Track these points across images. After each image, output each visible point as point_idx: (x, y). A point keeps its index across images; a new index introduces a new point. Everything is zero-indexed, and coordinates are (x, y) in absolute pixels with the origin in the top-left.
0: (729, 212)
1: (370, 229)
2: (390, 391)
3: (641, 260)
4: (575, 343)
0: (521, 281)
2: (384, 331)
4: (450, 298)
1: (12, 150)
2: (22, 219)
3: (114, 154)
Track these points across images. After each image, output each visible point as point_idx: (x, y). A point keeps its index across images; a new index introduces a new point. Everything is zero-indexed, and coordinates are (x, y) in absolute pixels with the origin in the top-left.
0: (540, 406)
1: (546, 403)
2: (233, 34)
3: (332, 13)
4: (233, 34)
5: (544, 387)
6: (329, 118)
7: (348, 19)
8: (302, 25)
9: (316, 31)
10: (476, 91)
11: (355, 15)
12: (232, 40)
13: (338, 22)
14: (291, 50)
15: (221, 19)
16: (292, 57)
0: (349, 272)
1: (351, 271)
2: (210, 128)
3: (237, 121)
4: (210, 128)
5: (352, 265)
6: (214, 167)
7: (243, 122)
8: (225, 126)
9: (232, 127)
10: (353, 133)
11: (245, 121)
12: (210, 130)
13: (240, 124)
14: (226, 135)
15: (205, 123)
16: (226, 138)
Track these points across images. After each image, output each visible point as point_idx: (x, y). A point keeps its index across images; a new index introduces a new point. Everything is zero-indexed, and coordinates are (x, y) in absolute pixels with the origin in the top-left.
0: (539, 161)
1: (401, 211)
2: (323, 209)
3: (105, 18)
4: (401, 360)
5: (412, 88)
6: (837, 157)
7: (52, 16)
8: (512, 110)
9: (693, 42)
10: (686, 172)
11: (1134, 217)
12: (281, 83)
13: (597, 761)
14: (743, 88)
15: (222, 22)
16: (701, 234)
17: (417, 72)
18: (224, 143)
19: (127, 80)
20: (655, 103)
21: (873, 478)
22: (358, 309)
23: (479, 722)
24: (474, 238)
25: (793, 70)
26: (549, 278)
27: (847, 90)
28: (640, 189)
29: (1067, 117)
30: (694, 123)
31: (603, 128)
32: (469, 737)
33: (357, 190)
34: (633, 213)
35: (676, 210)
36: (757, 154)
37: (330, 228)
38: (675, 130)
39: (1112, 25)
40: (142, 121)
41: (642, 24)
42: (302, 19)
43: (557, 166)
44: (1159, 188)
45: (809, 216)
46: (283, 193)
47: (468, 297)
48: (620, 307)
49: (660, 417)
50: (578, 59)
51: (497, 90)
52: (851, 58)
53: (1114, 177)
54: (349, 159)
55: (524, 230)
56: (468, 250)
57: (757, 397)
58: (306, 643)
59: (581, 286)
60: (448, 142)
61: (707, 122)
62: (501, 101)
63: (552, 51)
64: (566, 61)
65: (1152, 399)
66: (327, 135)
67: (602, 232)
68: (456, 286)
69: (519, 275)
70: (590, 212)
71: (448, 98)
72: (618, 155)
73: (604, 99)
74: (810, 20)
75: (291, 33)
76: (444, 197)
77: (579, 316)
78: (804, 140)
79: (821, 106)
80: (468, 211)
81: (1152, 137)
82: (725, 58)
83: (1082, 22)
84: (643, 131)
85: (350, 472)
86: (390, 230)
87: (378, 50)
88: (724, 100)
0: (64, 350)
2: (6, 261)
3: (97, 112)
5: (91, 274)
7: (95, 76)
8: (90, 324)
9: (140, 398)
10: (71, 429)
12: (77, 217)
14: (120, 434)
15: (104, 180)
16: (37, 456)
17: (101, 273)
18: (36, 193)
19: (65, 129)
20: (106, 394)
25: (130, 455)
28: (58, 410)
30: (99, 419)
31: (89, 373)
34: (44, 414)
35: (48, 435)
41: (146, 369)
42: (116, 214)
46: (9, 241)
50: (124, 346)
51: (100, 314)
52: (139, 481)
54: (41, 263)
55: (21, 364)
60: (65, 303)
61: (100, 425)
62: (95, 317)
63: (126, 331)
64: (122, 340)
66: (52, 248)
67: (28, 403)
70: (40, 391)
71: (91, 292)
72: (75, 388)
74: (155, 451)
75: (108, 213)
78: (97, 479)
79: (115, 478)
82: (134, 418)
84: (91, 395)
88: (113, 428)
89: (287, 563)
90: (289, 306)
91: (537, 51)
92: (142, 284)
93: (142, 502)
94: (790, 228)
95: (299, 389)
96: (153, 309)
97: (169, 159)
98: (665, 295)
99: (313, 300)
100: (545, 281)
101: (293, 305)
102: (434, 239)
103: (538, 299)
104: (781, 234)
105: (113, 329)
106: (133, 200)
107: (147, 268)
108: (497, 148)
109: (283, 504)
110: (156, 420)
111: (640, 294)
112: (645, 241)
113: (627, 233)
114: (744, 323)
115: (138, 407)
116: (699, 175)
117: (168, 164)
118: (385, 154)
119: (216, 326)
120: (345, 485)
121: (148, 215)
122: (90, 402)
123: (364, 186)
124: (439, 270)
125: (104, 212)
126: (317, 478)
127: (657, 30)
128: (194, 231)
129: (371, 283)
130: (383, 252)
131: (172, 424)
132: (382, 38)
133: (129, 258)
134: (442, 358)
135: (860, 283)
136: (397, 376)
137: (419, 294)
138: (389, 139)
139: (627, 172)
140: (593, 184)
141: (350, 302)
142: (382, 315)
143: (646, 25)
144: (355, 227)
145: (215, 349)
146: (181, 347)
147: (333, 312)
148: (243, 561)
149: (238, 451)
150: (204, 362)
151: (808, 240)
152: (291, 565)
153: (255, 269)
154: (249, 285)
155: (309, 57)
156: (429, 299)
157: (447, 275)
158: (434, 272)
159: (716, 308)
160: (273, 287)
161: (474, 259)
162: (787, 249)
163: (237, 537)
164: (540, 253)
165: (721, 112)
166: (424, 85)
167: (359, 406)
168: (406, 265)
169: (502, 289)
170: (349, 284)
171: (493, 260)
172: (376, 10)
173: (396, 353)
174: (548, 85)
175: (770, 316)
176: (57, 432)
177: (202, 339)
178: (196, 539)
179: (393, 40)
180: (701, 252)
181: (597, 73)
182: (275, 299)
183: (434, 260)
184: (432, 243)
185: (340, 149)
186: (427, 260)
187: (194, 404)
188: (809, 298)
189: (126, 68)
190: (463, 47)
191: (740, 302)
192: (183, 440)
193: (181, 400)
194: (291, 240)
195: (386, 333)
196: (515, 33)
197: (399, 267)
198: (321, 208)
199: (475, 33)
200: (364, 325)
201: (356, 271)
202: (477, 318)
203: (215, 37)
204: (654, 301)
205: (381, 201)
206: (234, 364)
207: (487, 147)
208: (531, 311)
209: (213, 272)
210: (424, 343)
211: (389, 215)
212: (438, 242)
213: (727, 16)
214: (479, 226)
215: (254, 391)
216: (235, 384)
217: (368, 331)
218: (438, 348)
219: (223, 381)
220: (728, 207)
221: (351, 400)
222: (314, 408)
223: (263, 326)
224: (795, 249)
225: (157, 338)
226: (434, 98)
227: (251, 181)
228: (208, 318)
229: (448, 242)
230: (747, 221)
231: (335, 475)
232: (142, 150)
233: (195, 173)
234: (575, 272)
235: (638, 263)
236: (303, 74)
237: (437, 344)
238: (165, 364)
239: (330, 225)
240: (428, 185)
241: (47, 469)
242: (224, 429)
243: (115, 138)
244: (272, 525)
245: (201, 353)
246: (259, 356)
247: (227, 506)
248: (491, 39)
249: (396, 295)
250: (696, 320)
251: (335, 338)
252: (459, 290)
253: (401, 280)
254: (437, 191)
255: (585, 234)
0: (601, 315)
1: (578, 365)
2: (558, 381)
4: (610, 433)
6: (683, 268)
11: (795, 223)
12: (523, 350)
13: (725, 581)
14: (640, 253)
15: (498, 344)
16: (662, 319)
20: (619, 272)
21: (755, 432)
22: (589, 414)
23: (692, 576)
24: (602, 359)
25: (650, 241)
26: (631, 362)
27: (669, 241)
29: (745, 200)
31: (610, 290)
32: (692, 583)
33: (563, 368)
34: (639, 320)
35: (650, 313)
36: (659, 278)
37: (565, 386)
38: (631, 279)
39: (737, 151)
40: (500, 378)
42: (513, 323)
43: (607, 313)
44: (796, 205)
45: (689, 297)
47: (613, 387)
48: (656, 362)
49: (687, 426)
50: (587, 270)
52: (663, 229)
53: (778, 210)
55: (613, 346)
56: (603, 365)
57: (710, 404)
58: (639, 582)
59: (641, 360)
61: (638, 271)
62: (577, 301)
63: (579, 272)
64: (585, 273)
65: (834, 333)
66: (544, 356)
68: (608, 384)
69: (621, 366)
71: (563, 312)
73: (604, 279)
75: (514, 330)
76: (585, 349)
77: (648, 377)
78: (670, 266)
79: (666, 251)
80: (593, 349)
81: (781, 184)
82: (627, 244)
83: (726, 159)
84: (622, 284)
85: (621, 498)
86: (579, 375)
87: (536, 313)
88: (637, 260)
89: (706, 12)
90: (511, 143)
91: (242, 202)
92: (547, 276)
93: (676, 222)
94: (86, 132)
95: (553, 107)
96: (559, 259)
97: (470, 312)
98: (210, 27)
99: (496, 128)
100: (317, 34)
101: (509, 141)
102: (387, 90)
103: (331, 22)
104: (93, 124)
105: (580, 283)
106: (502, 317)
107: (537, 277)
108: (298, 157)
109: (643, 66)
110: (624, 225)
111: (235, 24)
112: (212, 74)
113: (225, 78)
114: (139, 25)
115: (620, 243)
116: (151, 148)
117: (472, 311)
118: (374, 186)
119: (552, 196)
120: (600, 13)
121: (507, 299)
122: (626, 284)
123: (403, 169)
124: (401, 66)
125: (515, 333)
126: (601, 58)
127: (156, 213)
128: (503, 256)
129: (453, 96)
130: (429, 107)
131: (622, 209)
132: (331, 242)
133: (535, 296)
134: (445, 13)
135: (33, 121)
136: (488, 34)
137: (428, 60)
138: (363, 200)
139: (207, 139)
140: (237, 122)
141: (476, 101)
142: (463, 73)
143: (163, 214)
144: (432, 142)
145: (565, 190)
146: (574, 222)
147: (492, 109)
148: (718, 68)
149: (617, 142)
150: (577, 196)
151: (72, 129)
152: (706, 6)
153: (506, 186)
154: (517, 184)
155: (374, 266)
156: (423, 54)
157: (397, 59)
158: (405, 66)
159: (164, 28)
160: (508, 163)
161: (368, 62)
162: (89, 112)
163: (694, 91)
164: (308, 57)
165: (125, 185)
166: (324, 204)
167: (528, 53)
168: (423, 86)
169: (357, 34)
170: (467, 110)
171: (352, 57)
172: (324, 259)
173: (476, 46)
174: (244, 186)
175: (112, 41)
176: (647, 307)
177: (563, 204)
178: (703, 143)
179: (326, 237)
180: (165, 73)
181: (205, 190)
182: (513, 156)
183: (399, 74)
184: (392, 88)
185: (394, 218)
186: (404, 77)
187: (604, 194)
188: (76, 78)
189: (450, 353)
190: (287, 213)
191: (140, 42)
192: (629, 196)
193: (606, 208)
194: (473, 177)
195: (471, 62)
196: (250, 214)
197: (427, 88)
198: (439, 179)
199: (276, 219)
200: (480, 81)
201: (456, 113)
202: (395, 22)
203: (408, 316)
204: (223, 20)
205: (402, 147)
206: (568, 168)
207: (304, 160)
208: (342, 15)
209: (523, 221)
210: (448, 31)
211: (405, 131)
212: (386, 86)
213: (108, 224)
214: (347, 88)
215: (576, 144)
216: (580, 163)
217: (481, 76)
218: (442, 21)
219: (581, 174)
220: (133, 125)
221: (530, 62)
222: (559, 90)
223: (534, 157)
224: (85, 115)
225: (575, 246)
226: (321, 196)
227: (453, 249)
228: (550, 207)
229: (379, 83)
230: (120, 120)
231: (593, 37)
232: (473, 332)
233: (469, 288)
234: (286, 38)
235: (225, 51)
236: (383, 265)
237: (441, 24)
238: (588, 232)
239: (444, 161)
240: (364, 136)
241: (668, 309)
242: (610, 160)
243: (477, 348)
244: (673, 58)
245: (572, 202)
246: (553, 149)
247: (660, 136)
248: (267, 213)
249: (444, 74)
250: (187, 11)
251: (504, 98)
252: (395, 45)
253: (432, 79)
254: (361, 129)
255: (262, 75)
┄┄┄┄┄┄
# 작업 지시:
“89: (287, 563)”이 적힌 줄부터 “105: (113, 329)”이 적힌 줄까지를 다시 쓰되, “(545, 281)”를 “(540, 286)”로 바꾸고 나머지는 그대로 두십시오.

# 연습 결과:
89: (287, 563)
90: (289, 306)
91: (537, 51)
92: (142, 284)
93: (142, 502)
94: (790, 228)
95: (299, 389)
96: (153, 309)
97: (169, 159)
98: (665, 295)
99: (313, 300)
100: (540, 286)
101: (293, 305)
102: (434, 239)
103: (538, 299)
104: (781, 234)
105: (113, 329)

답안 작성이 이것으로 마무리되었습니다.